The task: Every line that includes the word "toothbrush" needs to be copied from the listing.

Data provided:

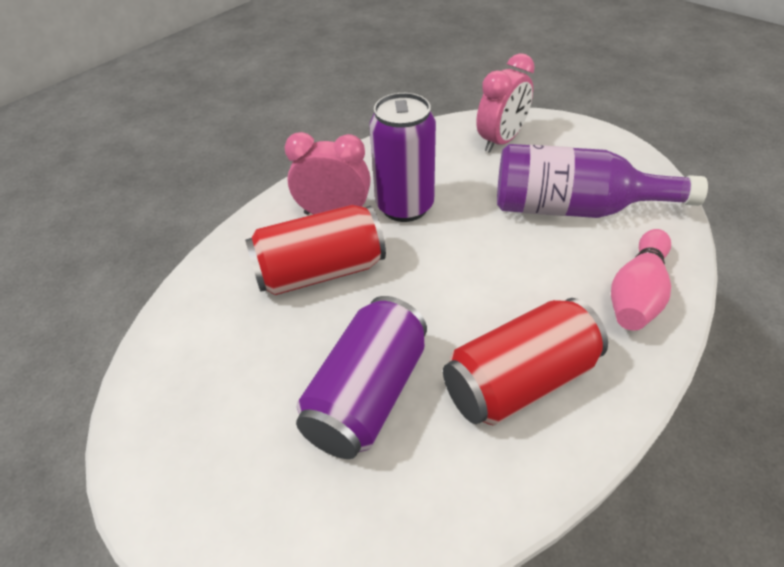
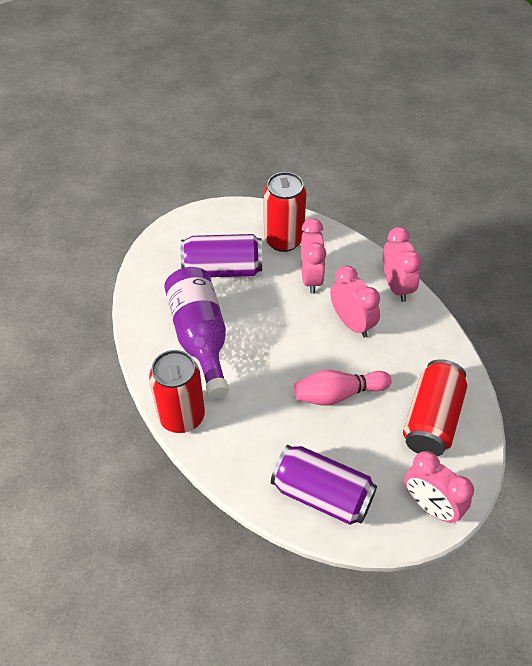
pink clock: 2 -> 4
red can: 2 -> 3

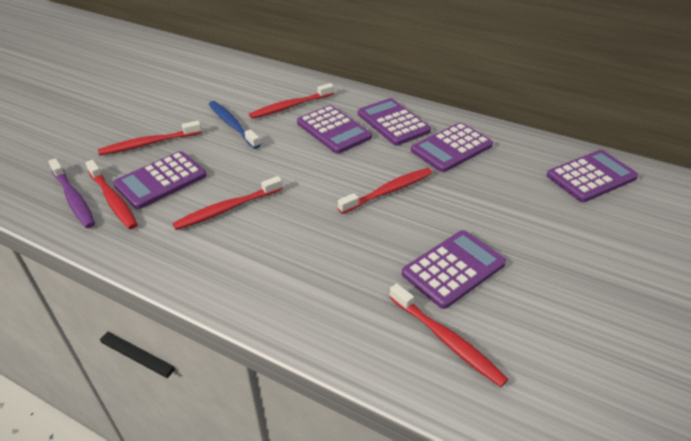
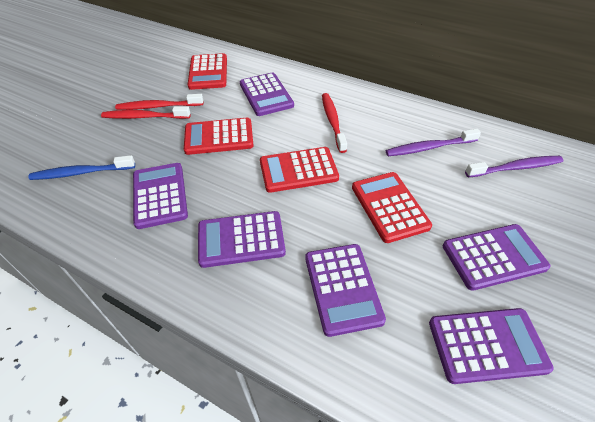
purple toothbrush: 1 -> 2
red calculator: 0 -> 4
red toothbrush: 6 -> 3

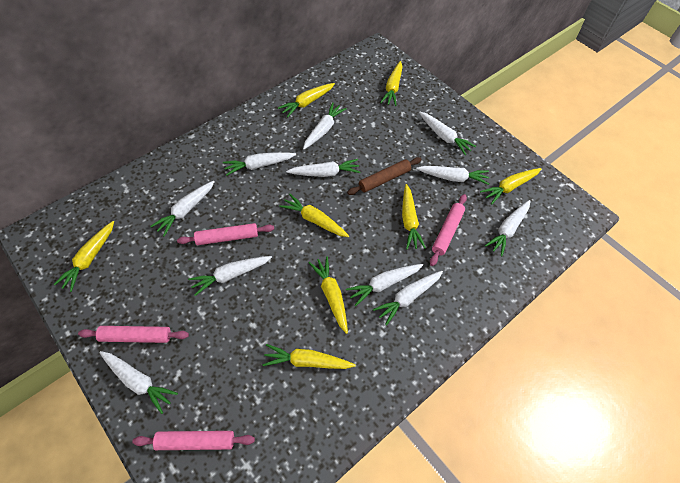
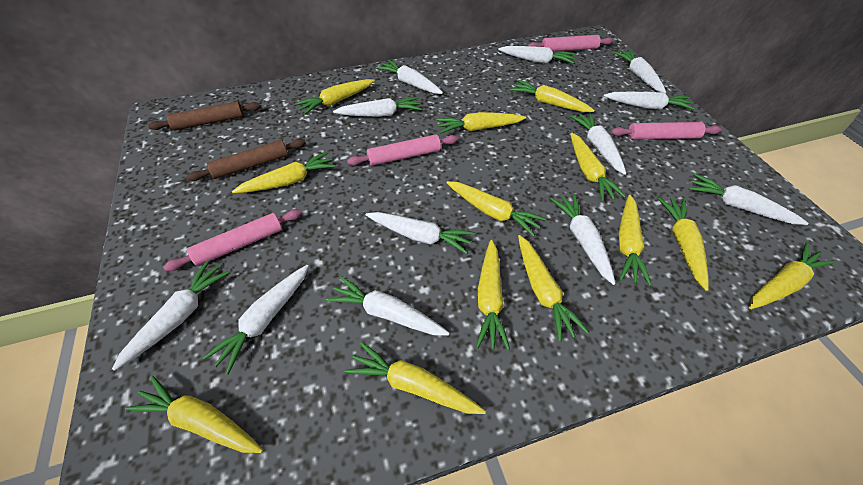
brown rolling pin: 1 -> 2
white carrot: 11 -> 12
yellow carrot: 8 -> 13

Response to this task:
purple toothbrush: 1 -> 2
red toothbrush: 6 -> 3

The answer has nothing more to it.